▸ **Request**: Copy every line from the data below in which the string "purple" can be found.
★ ★ ★ ★
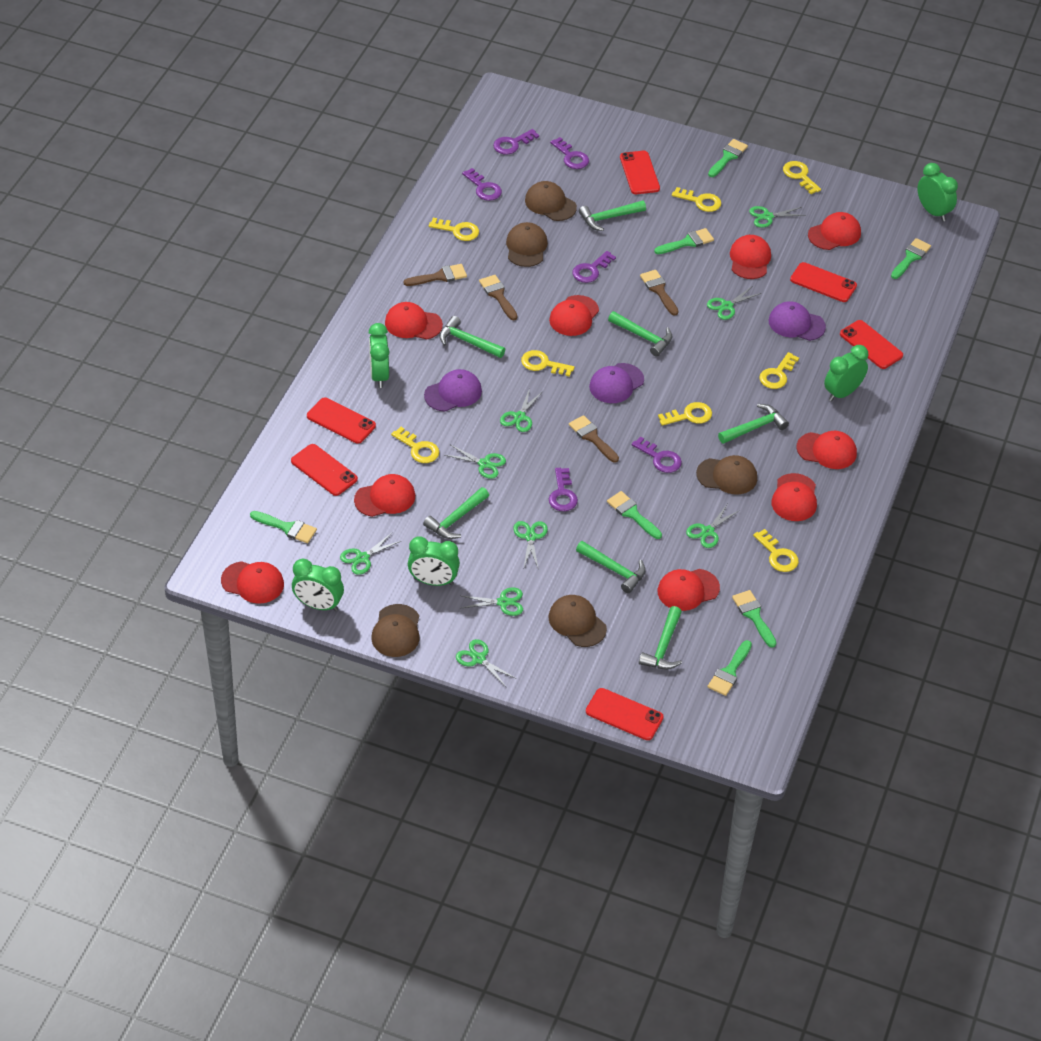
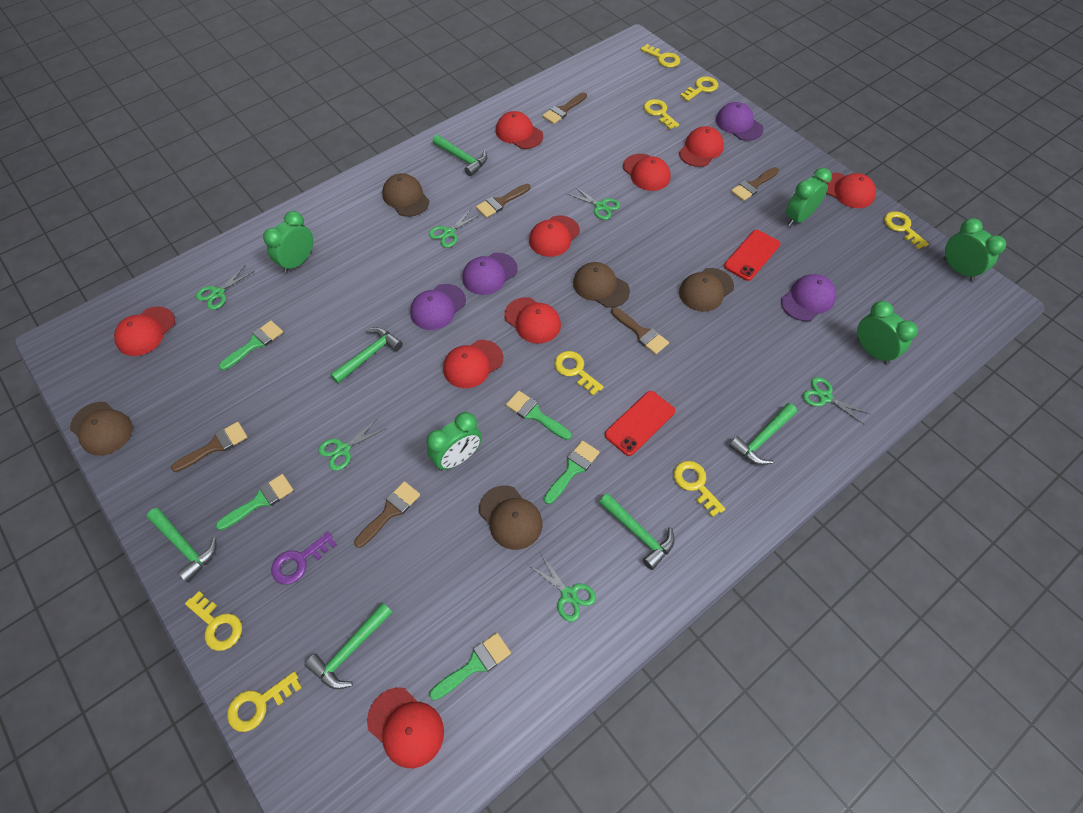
brown brush: [403,264,467,286] [479,275,517,320] [569,415,619,463] [640,270,679,316] = 4 -> [171,422,248,472] [354,481,420,548] [476,184,530,218] [542,92,587,124] [611,307,669,355] [731,167,779,201] = 6
green brush: [250,511,317,543] [607,491,662,539] [654,228,714,254] [707,640,752,696] [708,139,748,177] [732,590,776,648] [891,238,931,279] = 7 -> [216,474,294,530] [219,321,283,370] [429,633,511,700] [506,391,571,440] [544,440,600,504] = 5
green hammer: [423,487,489,539] [439,316,505,358] [576,541,646,593] [579,200,646,231] [608,311,672,357] [639,606,682,670] [718,404,789,444] = 7 -> [146,508,216,582] [305,602,392,689] [330,327,403,384] [433,135,487,176] [599,493,675,570] [729,403,797,465] = 6
green scissors: [340,533,401,575] [445,445,506,479] [456,639,517,687] [462,588,523,616] [500,388,543,432] [513,521,548,570] [686,505,740,548] [707,287,761,320] [749,206,806,228] = 9 -> [196,265,254,310] [318,418,385,471] [429,209,481,248] [527,554,596,622] [566,186,620,220] [803,377,870,425] = 6
purple cap: [424,369,482,412] [589,363,644,403] [768,301,826,341] = 3 -> [410,284,466,330] [462,253,517,295] [716,102,763,141] [781,274,836,321] = 4
purple key: [462,168,502,201] [493,129,539,155] [549,468,578,511] [550,137,589,169] [572,251,616,283] [632,436,682,473] = 6 -> [271,532,337,585] = 1
red phone: [291,444,358,496] [307,397,376,444] [586,688,664,740] [620,151,660,194] [790,262,857,302] [840,320,903,369] = 6 -> [605,391,675,456] [724,230,780,281] = 2

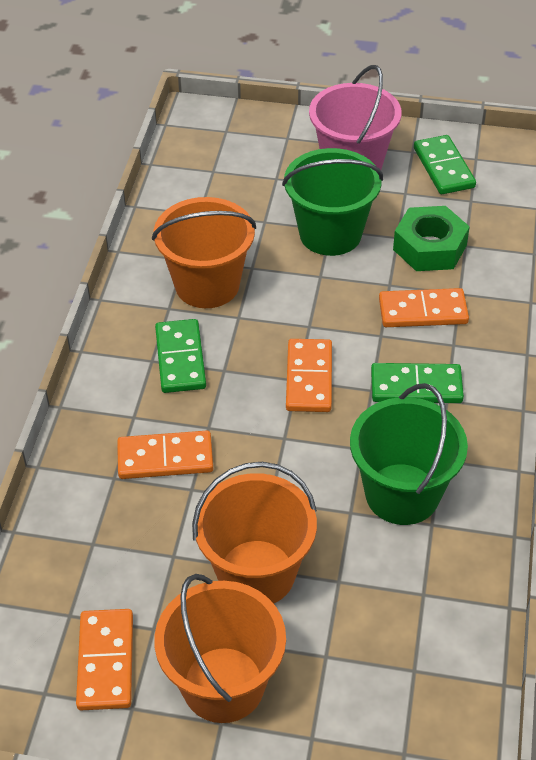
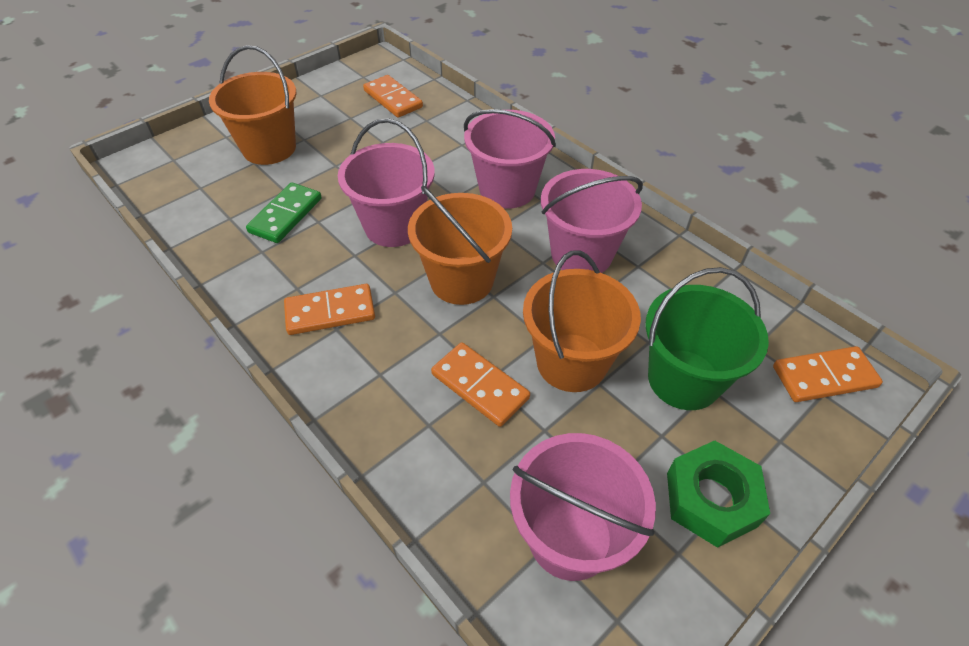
green bucket: [282,148,383,256] [350,383,468,525] = 2 -> [645,267,769,410] = 1
green domino: [155,319,206,393] [371,363,464,403] [414,135,476,194] = 3 -> [246,182,322,243] = 1
pink bucket: [309,65,402,170] = 1 -> [338,118,435,247] [464,109,556,209] [510,433,656,581] [541,169,643,273] = 4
★ ★ ★ ★
▸ **Answer space**:
purple cap: [424,369,482,412] [589,363,644,403] [768,301,826,341] = 3 -> [410,284,466,330] [462,253,517,295] [716,102,763,141] [781,274,836,321] = 4
purple key: [462,168,502,201] [493,129,539,155] [549,468,578,511] [550,137,589,169] [572,251,616,283] [632,436,682,473] = 6 -> [271,532,337,585] = 1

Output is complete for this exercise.